**Information provided:**
--- START ---
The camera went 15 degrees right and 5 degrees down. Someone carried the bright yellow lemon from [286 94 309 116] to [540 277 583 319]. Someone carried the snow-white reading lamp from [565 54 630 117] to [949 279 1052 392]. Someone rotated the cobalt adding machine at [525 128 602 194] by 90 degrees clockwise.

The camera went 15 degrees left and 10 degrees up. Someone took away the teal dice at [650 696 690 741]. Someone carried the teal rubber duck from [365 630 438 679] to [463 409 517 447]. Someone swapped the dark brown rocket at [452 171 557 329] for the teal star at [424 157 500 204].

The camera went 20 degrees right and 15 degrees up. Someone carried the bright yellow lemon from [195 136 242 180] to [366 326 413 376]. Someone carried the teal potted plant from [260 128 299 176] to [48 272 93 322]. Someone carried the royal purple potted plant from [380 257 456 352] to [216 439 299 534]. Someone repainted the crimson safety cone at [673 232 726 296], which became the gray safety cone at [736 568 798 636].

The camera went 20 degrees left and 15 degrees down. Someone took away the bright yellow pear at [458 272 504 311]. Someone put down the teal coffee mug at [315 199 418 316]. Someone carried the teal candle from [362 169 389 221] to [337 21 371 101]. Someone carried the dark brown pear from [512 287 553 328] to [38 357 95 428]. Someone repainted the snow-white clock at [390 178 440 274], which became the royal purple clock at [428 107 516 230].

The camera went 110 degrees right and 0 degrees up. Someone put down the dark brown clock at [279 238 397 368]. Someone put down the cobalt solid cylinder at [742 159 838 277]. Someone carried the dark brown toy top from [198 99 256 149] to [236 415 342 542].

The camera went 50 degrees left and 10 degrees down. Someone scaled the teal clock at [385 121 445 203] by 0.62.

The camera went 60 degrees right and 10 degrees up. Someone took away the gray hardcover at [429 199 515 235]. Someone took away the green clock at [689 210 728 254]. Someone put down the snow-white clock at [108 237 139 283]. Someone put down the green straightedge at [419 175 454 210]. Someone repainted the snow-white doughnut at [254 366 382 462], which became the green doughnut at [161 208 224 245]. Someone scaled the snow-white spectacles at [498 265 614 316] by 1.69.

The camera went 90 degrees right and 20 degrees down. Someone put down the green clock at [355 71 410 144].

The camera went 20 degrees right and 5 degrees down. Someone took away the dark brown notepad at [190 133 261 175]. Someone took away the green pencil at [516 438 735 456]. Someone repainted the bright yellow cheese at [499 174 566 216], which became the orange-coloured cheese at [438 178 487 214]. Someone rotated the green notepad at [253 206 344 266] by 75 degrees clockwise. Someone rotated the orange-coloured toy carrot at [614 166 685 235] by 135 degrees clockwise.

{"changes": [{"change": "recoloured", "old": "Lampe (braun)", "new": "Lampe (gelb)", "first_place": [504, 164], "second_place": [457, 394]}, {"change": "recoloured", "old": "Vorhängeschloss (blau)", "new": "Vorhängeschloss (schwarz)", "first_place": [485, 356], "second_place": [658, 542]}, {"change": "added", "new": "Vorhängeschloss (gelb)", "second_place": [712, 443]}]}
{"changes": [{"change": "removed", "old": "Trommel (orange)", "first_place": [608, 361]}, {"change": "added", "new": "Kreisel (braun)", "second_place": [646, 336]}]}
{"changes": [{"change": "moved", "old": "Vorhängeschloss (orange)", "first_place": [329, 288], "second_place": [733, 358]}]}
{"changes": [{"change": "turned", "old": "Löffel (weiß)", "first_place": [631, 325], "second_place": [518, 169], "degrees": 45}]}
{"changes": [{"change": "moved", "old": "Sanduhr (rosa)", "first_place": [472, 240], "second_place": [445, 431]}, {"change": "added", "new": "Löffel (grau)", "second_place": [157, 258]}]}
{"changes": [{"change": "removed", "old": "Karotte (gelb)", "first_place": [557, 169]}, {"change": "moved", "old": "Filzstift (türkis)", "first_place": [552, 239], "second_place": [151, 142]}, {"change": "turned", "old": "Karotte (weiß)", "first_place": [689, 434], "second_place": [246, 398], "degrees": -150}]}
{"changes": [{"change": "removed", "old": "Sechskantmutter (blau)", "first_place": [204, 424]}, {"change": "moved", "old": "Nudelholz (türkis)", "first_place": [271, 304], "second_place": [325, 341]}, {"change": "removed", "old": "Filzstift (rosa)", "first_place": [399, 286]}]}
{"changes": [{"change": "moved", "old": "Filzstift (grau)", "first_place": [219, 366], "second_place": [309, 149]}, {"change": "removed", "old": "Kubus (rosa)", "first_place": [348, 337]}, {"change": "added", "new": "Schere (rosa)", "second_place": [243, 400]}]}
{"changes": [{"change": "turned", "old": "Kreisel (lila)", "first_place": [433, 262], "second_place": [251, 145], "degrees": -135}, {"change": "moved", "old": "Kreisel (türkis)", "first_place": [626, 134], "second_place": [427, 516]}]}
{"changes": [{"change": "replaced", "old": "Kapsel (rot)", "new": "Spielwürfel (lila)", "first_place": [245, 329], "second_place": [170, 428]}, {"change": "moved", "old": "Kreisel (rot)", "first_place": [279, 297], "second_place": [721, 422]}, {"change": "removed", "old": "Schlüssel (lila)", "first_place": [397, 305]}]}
--- END ---
**Your instructions:** All the entries above must be repeated exactly as they were given.

**Expected answer:**
The camera went 15 degrees right and 5 degrees down. Someone carried the bright yellow lemon from [286 94 309 116] to [540 277 583 319]. Someone carried the snow-white reading lamp from [565 54 630 117] to [949 279 1052 392]. Someone rotated the cobalt adding machine at [525 128 602 194] by 90 degrees clockwise.

The camera went 15 degrees left and 10 degrees up. Someone took away the teal dice at [650 696 690 741]. Someone carried the teal rubber duck from [365 630 438 679] to [463 409 517 447]. Someone swapped the dark brown rocket at [452 171 557 329] for the teal star at [424 157 500 204].

The camera went 20 degrees right and 15 degrees up. Someone carried the bright yellow lemon from [195 136 242 180] to [366 326 413 376]. Someone carried the teal potted plant from [260 128 299 176] to [48 272 93 322]. Someone carried the royal purple potted plant from [380 257 456 352] to [216 439 299 534]. Someone repainted the crimson safety cone at [673 232 726 296], which became the gray safety cone at [736 568 798 636].

The camera went 20 degrees left and 15 degrees down. Someone took away the bright yellow pear at [458 272 504 311]. Someone put down the teal coffee mug at [315 199 418 316]. Someone carried the teal candle from [362 169 389 221] to [337 21 371 101]. Someone carried the dark brown pear from [512 287 553 328] to [38 357 95 428]. Someone repainted the snow-white clock at [390 178 440 274], which became the royal purple clock at [428 107 516 230].

The camera went 110 degrees right and 0 degrees up. Someone put down the dark brown clock at [279 238 397 368]. Someone put down the cobalt solid cylinder at [742 159 838 277]. Someone carried the dark brown toy top from [198 99 256 149] to [236 415 342 542].

The camera went 50 degrees left and 10 degrees down. Someone scaled the teal clock at [385 121 445 203] by 0.62.

The camera went 60 degrees right and 10 degrees up. Someone took away the gray hardcover at [429 199 515 235]. Someone took away the green clock at [689 210 728 254]. Someone put down the snow-white clock at [108 237 139 283]. Someone put down the green straightedge at [419 175 454 210]. Someone repainted the snow-white doughnut at [254 366 382 462], which became the green doughnut at [161 208 224 245]. Someone scaled the snow-white spectacles at [498 265 614 316] by 1.69.

The camera went 90 degrees right and 20 degrees down. Someone put down the green clock at [355 71 410 144].

The camera went 20 degrees right and 5 degrees down. Someone took away the dark brown notepad at [190 133 261 175]. Someone took away the green pencil at [516 438 735 456]. Someone repainted the bright yellow cheese at [499 174 566 216], which became the orange-coloured cheese at [438 178 487 214]. Someone rotated the green notepad at [253 206 344 266] by 75 degrees clockwise. Someone rotated the orange-coloured toy carrot at [614 166 685 235] by 135 degrees clockwise.

{"changes": [{"change": "recoloured", "old": "Lampe (braun)", "new": "Lampe (gelb)", "first_place": [504, 164], "second_place": [457, 394]}, {"change": "recoloured", "old": "Vorhängeschloss (blau)", "new": "Vorhängeschloss (schwarz)", "first_place": [485, 356], "second_place": [658, 542]}, {"change": "added", "new": "Vorhängeschloss (gelb)", "second_place": [712, 443]}]}
{"changes": [{"change": "removed", "old": "Trommel (orange)", "first_place": [608, 361]}, {"change": "added", "new": "Kreisel (braun)", "second_place": [646, 336]}]}
{"changes": [{"change": "moved", "old": "Vorhängeschloss (orange)", "first_place": [329, 288], "second_place": [733, 358]}]}
{"changes": [{"change": "turned", "old": "Löffel (weiß)", "first_place": [631, 325], "second_place": [518, 169], "degrees": 45}]}
{"changes": [{"change": "moved", "old": "Sanduhr (rosa)", "first_place": [472, 240], "second_place": [445, 431]}, {"change": "added", "new": "Löffel (grau)", "second_place": [157, 258]}]}
{"changes": [{"change": "removed", "old": "Karotte (gelb)", "first_place": [557, 169]}, {"change": "moved", "old": "Filzstift (türkis)", "first_place": [552, 239], "second_place": [151, 142]}, {"change": "turned", "old": "Karotte (weiß)", "first_place": [689, 434], "second_place": [246, 398], "degrees": -150}]}
{"changes": [{"change": "removed", "old": "Sechskantmutter (blau)", "first_place": [204, 424]}, {"change": "moved", "old": "Nudelholz (türkis)", "first_place": [271, 304], "second_place": [325, 341]}, {"change": "removed", "old": "Filzstift (rosa)", "first_place": [399, 286]}]}
{"changes": [{"change": "moved", "old": "Filzstift (grau)", "first_place": [219, 366], "second_place": [309, 149]}, {"change": "removed", "old": "Kubus (rosa)", "first_place": [348, 337]}, {"change": "added", "new": "Schere (rosa)", "second_place": [243, 400]}]}
{"changes": [{"change": "turned", "old": "Kreisel (lila)", "first_place": [433, 262], "second_place": [251, 145], "degrees": -135}, {"change": "moved", "old": "Kreisel (türkis)", "first_place": [626, 134], "second_place": [427, 516]}]}
{"changes": [{"change": "replaced", "old": "Kapsel (rot)", "new": "Spielwürfel (lila)", "first_place": [245, 329], "second_place": [170, 428]}, {"change": "moved", "old": "Kreisel (rot)", "first_place": [279, 297], "second_place": [721, 422]}, {"change": "removed", "old": "Schlüssel (lila)", "first_place": [397, 305]}]}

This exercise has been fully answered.